** Records to process follows **

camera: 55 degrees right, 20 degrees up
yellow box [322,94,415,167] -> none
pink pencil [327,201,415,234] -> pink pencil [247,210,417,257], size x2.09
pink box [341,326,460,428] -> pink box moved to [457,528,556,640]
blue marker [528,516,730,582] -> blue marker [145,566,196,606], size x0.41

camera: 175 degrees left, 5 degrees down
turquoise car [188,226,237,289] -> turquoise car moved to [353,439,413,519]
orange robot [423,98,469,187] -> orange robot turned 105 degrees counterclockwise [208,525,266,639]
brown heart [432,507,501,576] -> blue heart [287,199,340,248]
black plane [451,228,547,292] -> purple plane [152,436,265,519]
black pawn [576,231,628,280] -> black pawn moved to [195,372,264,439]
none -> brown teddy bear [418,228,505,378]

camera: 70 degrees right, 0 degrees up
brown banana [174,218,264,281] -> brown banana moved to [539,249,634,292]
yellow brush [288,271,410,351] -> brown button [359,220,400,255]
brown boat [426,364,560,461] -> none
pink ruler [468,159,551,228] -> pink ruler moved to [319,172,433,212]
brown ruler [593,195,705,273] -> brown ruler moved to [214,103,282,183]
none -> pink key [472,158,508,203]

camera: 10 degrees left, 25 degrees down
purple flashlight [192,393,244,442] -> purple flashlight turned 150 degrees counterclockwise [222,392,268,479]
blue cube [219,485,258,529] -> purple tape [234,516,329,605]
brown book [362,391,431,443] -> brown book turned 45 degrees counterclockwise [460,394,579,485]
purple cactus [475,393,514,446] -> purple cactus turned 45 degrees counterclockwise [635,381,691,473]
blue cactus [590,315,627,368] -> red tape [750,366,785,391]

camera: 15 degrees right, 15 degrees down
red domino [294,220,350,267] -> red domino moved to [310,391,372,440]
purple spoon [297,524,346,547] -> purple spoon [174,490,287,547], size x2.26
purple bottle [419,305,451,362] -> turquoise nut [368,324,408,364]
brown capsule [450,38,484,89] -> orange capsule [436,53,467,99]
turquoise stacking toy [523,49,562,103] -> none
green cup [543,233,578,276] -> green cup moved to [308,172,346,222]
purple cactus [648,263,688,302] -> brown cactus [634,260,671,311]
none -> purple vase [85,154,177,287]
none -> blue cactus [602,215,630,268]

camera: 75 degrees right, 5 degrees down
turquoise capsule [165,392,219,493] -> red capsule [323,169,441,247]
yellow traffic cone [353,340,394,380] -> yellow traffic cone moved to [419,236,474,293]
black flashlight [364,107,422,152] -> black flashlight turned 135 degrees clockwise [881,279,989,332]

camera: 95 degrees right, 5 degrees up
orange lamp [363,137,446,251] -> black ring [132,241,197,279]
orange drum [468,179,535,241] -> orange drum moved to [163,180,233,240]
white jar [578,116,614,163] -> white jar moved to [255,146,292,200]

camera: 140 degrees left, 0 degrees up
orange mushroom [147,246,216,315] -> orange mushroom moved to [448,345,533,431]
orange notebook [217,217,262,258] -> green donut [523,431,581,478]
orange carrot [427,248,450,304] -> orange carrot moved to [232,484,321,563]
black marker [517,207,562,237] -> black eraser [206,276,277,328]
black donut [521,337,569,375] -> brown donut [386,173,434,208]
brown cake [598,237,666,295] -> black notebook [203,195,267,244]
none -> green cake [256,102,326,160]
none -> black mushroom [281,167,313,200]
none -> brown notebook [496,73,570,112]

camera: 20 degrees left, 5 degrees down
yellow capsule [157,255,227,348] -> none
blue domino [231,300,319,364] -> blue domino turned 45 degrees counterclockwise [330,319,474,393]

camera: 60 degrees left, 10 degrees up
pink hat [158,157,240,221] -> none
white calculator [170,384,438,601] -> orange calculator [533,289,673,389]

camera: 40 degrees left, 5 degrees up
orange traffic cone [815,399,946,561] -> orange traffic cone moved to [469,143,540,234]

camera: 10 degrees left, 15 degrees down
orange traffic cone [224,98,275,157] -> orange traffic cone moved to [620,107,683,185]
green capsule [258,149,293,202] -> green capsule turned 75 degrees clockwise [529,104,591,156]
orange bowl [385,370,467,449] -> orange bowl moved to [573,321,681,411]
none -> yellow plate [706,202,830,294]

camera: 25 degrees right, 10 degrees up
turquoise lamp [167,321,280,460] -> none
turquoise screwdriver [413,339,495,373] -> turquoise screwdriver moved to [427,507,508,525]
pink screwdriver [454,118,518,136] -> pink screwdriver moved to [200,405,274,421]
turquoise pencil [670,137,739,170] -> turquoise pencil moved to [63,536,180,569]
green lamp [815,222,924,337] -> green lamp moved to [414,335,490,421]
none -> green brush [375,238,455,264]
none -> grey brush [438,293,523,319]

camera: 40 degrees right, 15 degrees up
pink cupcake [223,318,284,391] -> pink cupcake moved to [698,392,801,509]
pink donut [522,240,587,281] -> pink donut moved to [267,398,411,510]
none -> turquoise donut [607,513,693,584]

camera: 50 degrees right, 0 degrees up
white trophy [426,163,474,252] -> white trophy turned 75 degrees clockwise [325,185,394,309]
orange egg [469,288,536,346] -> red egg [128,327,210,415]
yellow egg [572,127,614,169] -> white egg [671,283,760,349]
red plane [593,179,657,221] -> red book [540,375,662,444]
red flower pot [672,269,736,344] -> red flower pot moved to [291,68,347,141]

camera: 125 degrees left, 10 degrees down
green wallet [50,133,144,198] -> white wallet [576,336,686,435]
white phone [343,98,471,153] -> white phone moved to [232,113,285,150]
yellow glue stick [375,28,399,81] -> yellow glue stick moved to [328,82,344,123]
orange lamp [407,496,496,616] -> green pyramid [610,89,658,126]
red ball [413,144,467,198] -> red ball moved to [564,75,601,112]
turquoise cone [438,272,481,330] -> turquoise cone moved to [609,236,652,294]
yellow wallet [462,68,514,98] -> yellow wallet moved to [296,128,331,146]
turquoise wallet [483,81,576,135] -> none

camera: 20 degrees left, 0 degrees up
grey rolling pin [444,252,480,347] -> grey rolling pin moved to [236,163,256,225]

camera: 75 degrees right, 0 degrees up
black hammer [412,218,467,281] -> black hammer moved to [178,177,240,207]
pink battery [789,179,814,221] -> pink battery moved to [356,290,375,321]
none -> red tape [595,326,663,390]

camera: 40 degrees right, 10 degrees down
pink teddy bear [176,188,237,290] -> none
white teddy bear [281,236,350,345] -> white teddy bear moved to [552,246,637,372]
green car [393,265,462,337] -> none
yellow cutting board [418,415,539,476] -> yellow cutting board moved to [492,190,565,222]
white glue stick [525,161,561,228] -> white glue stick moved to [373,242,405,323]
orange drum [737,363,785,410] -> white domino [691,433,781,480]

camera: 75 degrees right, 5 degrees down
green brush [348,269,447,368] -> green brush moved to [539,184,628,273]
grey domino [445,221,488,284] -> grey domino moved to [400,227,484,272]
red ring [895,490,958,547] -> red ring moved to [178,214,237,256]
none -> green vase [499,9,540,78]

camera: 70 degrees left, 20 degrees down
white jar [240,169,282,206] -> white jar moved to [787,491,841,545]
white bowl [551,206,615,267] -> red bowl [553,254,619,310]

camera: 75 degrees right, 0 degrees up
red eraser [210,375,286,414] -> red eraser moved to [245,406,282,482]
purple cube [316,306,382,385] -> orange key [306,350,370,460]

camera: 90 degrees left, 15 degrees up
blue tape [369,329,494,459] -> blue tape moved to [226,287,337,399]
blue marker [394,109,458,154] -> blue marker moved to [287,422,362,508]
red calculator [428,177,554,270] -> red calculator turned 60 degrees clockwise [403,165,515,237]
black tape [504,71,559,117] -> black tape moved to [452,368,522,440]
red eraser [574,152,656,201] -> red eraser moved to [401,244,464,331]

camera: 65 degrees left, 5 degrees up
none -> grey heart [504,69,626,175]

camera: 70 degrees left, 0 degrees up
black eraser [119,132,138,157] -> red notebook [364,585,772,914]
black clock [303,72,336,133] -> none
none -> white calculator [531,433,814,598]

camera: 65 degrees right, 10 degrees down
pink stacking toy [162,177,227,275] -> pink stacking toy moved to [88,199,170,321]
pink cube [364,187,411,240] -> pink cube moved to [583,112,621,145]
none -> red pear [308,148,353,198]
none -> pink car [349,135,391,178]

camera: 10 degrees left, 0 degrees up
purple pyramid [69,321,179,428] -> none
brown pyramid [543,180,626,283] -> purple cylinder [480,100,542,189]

** End of Records to process **

Your goal:
Only the lines above from the line containing "pink cupcake [223,318,284,391]" through the line containing "yellow glue stick [375,28,399,81]" should be retyped, exactly and with both ends included.

Task solution:
pink cupcake [223,318,284,391] -> pink cupcake moved to [698,392,801,509]
pink donut [522,240,587,281] -> pink donut moved to [267,398,411,510]
none -> turquoise donut [607,513,693,584]

camera: 50 degrees right, 0 degrees up
white trophy [426,163,474,252] -> white trophy turned 75 degrees clockwise [325,185,394,309]
orange egg [469,288,536,346] -> red egg [128,327,210,415]
yellow egg [572,127,614,169] -> white egg [671,283,760,349]
red plane [593,179,657,221] -> red book [540,375,662,444]
red flower pot [672,269,736,344] -> red flower pot moved to [291,68,347,141]

camera: 125 degrees left, 10 degrees down
green wallet [50,133,144,198] -> white wallet [576,336,686,435]
white phone [343,98,471,153] -> white phone moved to [232,113,285,150]
yellow glue stick [375,28,399,81] -> yellow glue stick moved to [328,82,344,123]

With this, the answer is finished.